◆ **Task directions**: Would you please give the entries again word for word, with no images in your copy?

--------

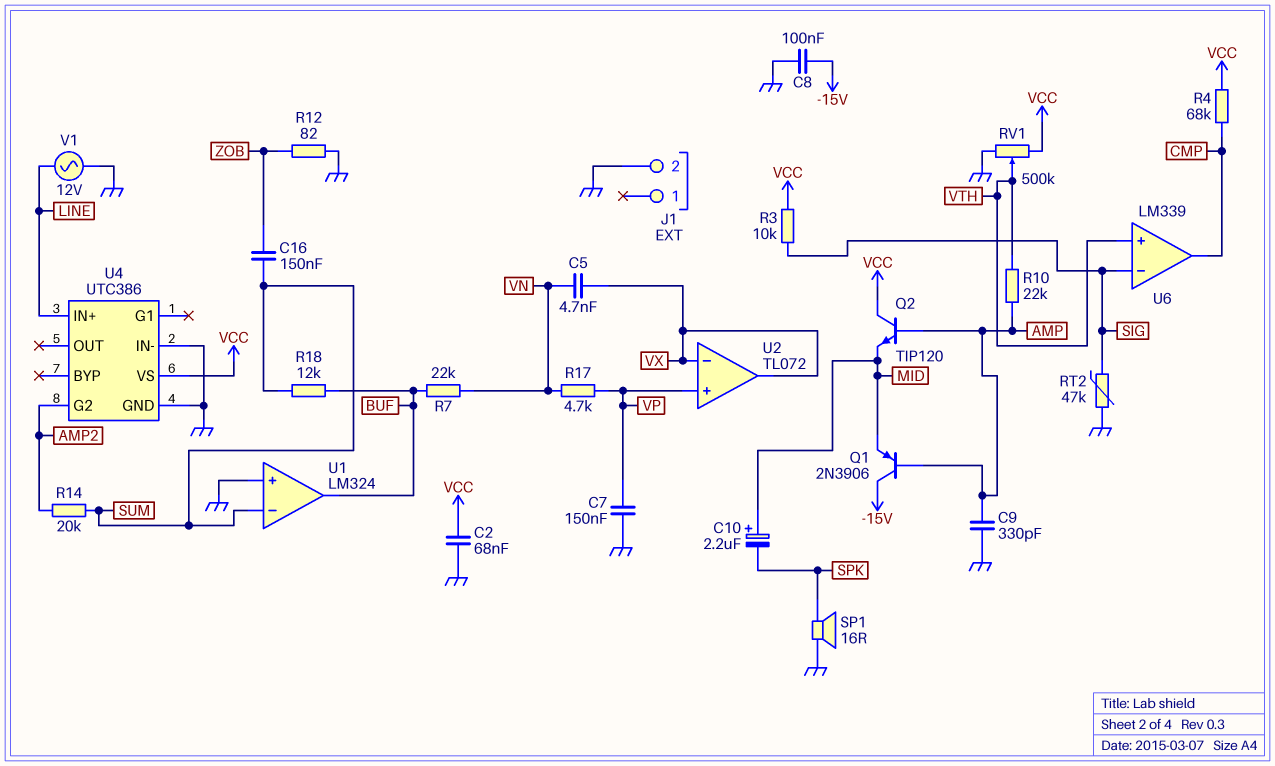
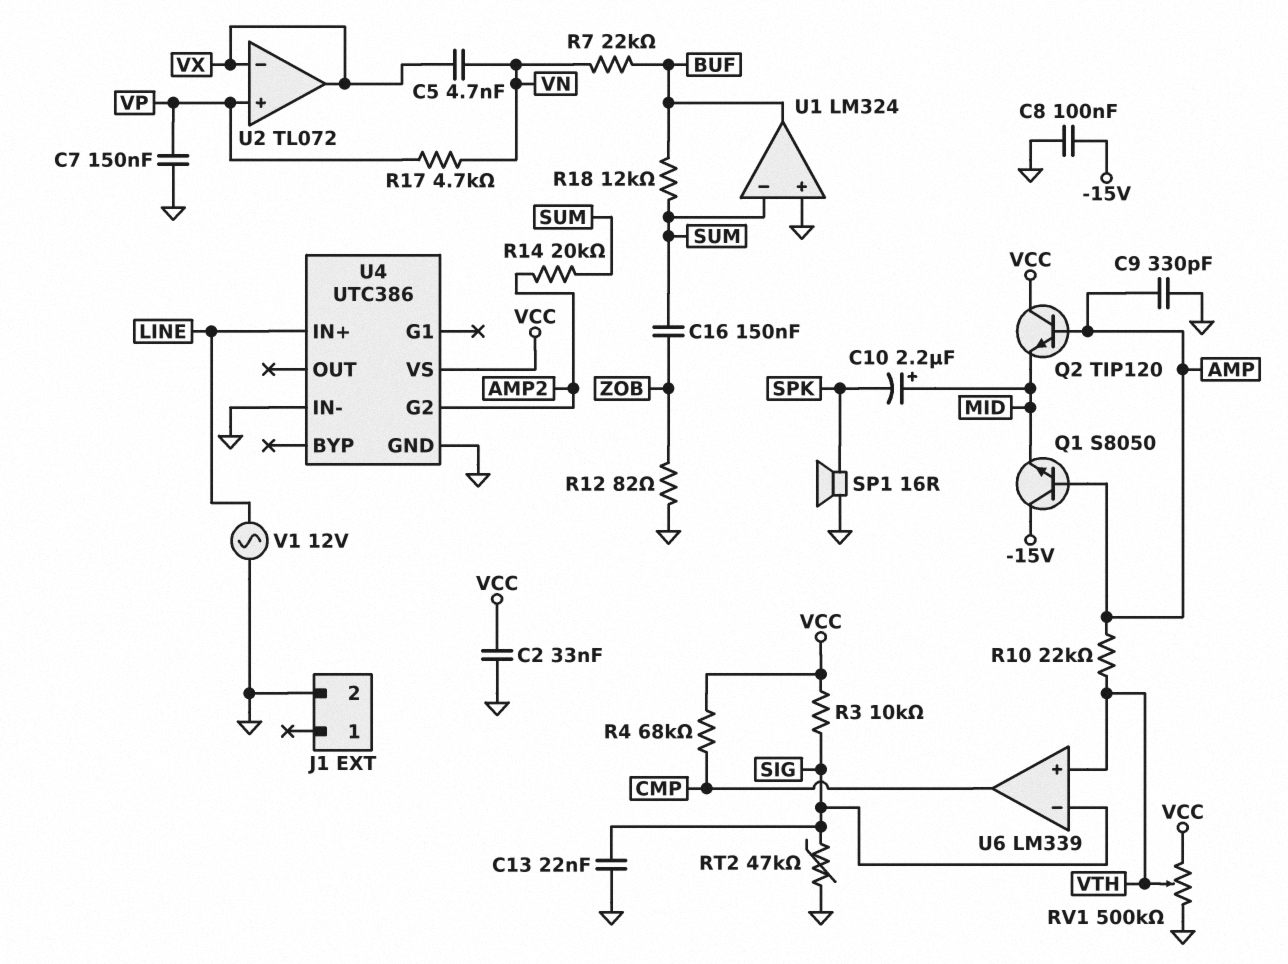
C2: 68nF (GND, VCC) -> 33nF (GND, VCC)
C13: none -> 22nF (GND, SIG)
Q1: PNP 2N3906 (B AMP, C -15V, E MID) -> NPN S8050 (B AMP, C -15V, E MID)

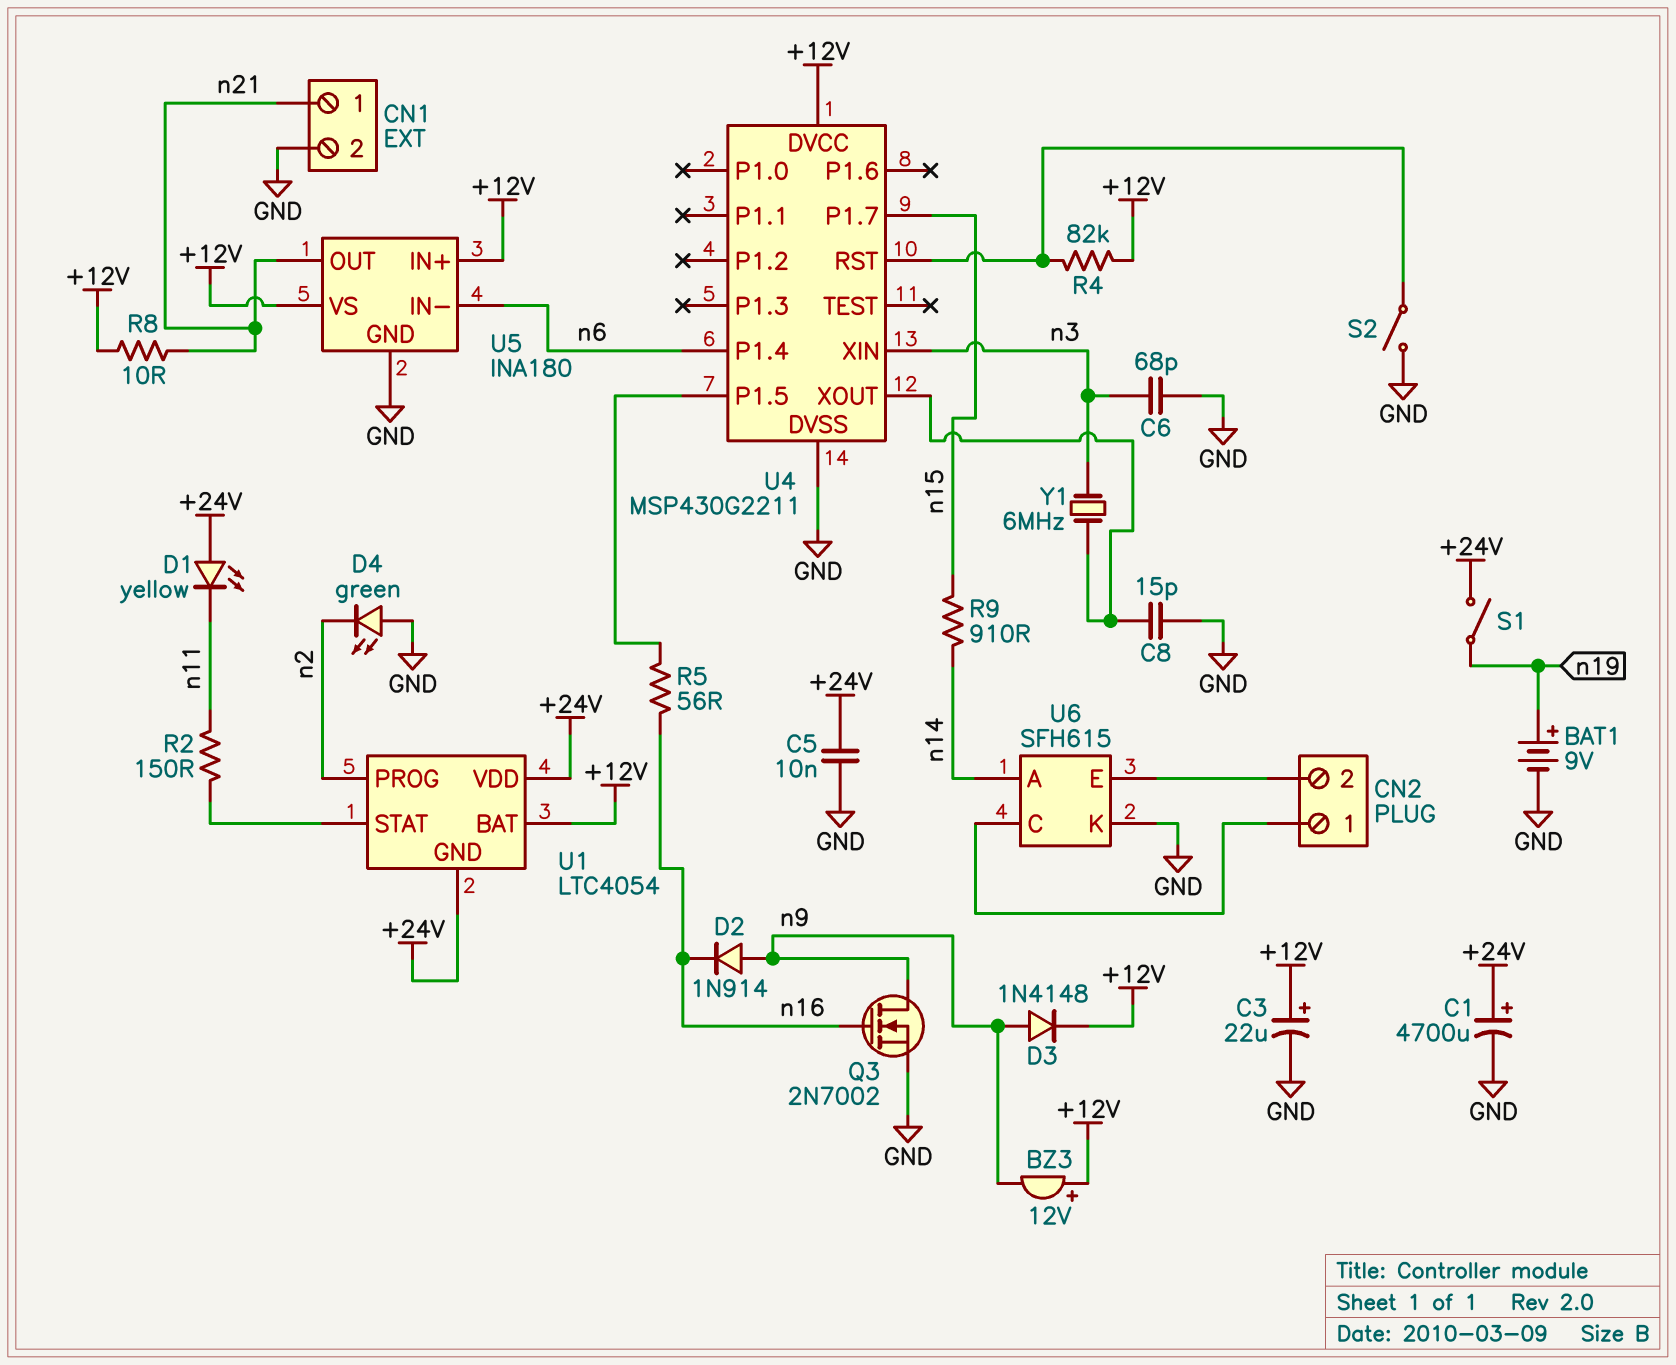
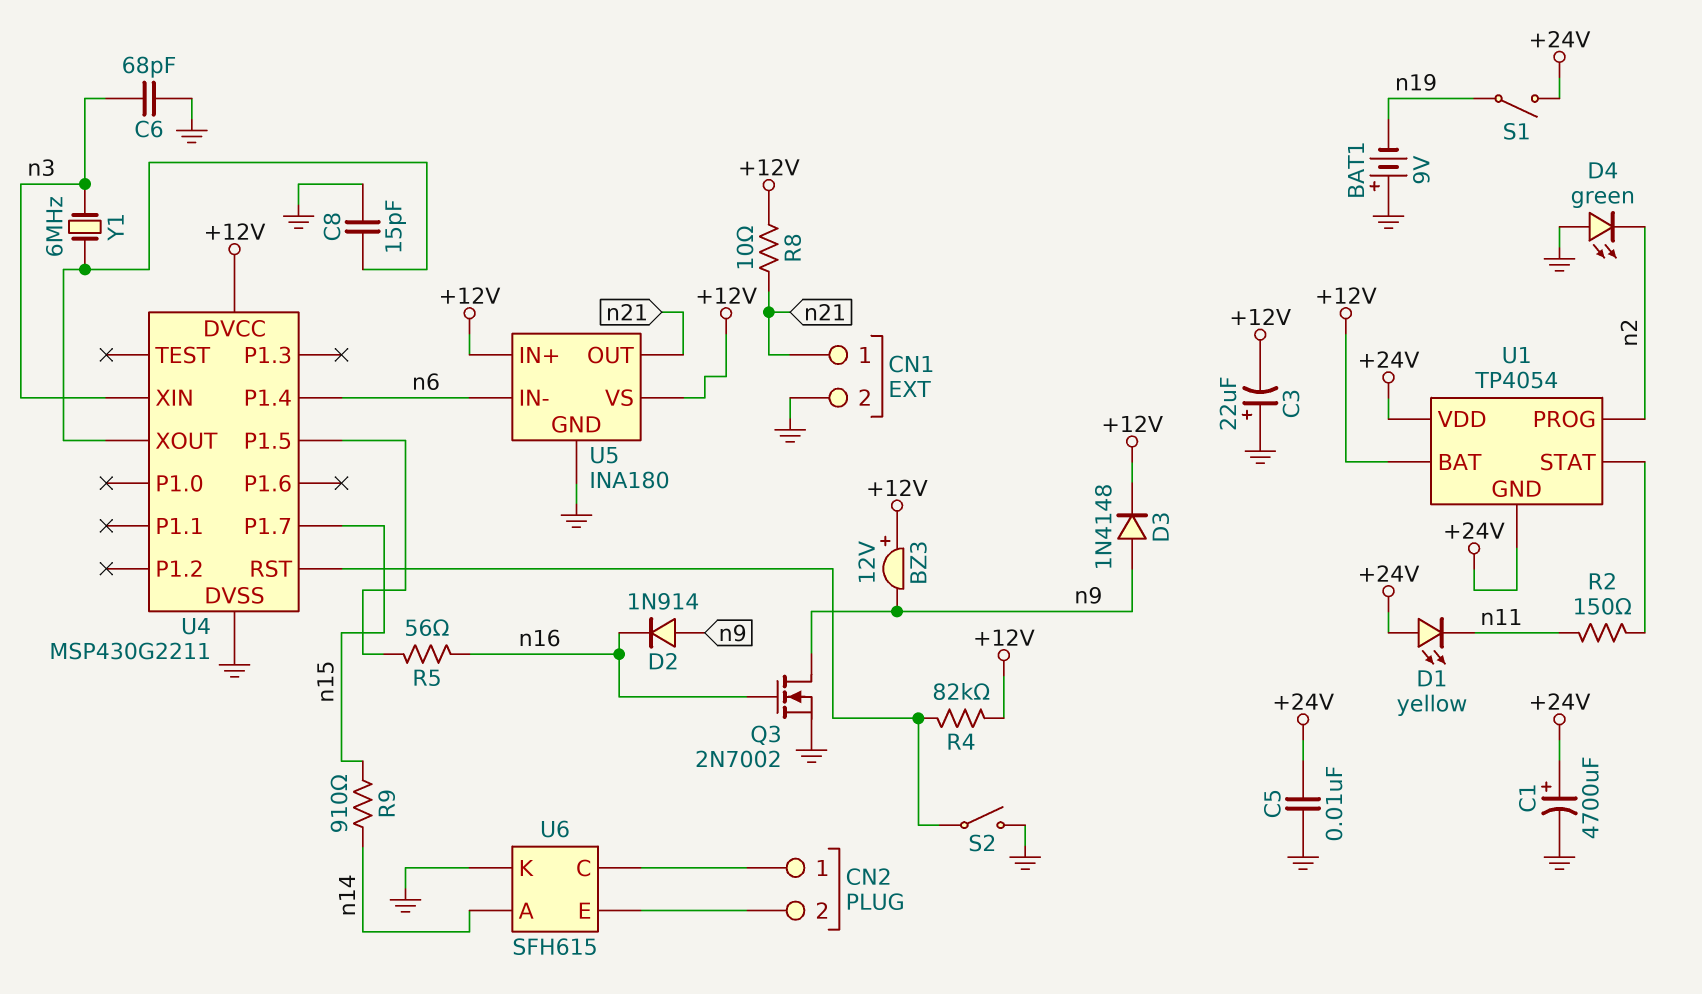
BAT1: 9V (plus n19, minus GND) -> 9V (plus GND, minus n19)
C3: 22uF (plus +12V, minus GND) -> 22uF (plus GND, minus +12V)
U1: LTC4054 -> TP4054

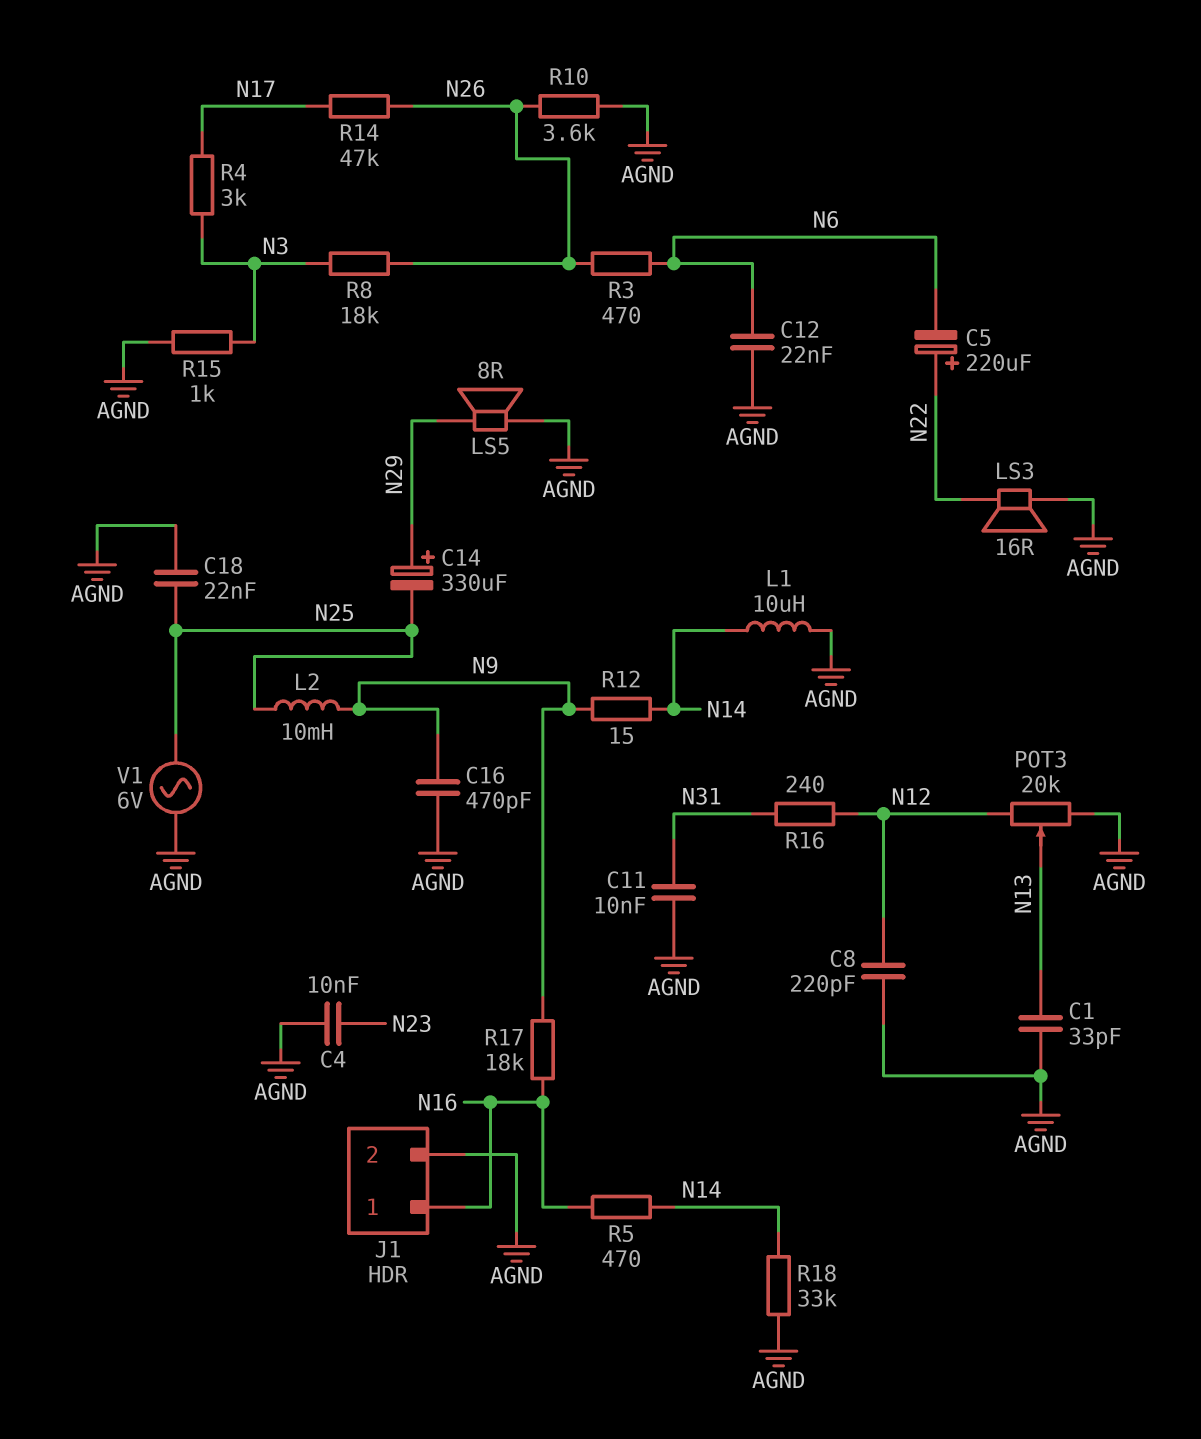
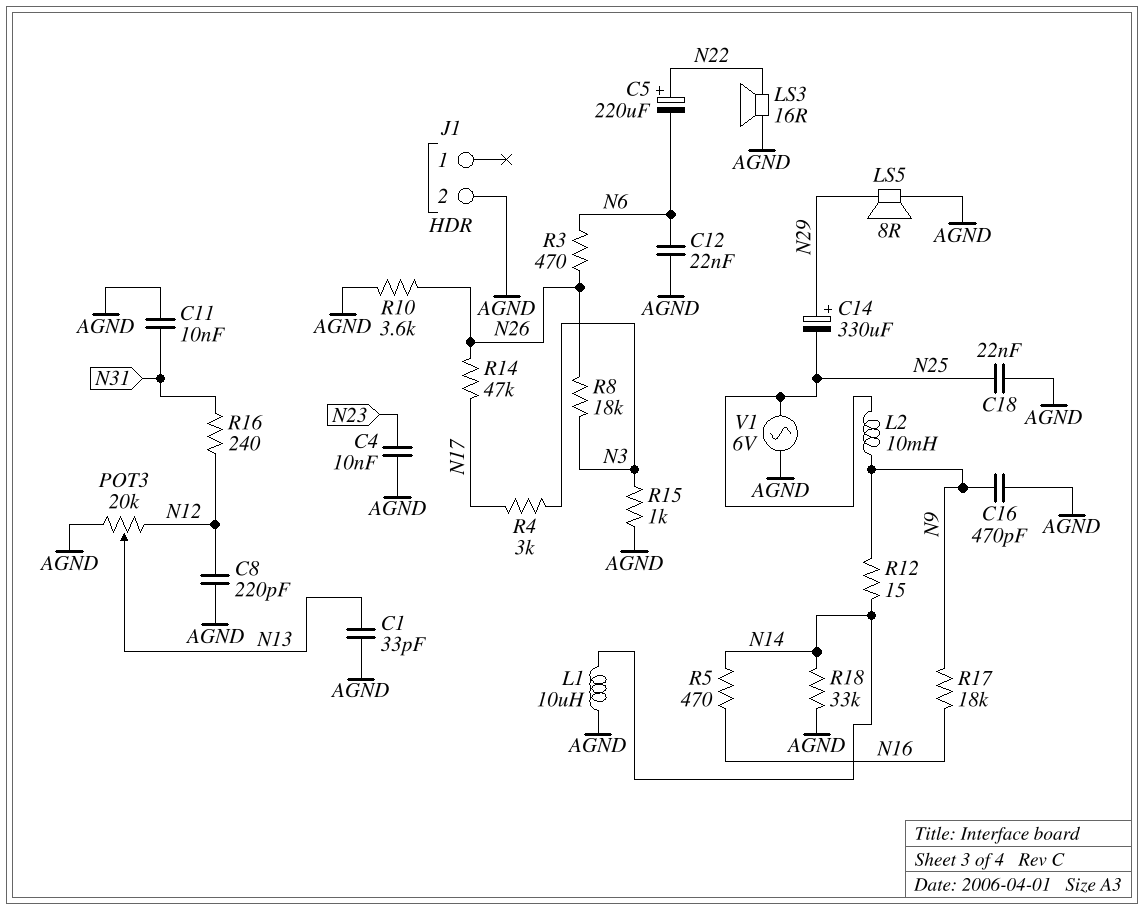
J1 pin 1: N16 -> none

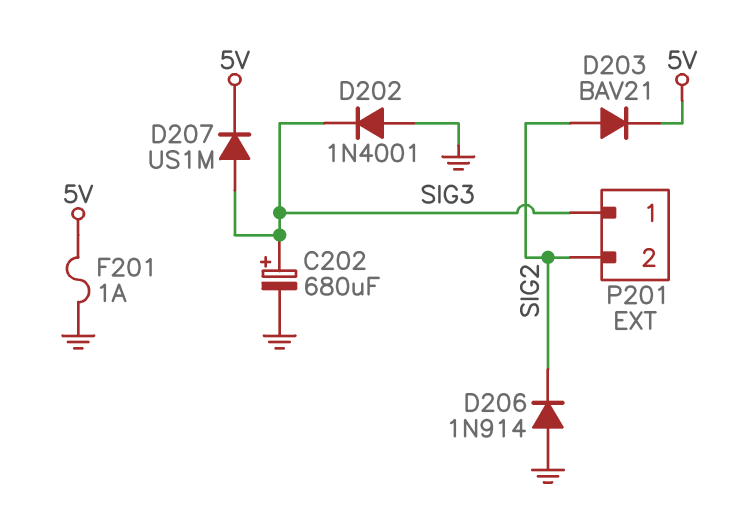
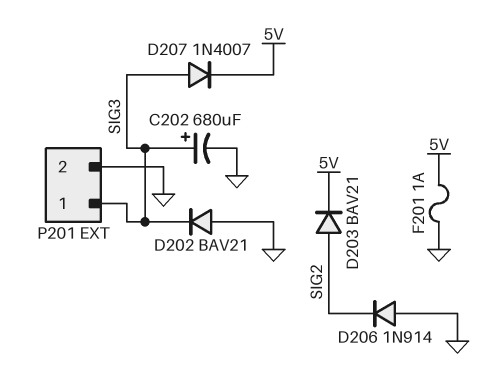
D202: diode 1N4001 (A GND, K SIG3) -> diode BAV21 (A GND, K SIG3)
D207: diode US1M (A SIG3, K 5V) -> diode 1N4007 (A SIG3, K 5V)
P201 pin 2: SIG2 -> GND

--------

◆ **Result of this exercise**:
C2: 68nF (GND, VCC) -> 33nF (GND, VCC)
C13: none -> 22nF (GND, SIG)
Q1: PNP 2N3906 (B AMP, C -15V, E MID) -> NPN S8050 (B AMP, C -15V, E MID)

BAT1: 9V (plus n19, minus GND) -> 9V (plus GND, minus n19)
C3: 22uF (plus +12V, minus GND) -> 22uF (plus GND, minus +12V)
U1: LTC4054 -> TP4054

J1 pin 1: N16 -> none

D202: diode 1N4001 (A GND, K SIG3) -> diode BAV21 (A GND, K SIG3)
D207: diode US1M (A SIG3, K 5V) -> diode 1N4007 (A SIG3, K 5V)
P201 pin 2: SIG2 -> GND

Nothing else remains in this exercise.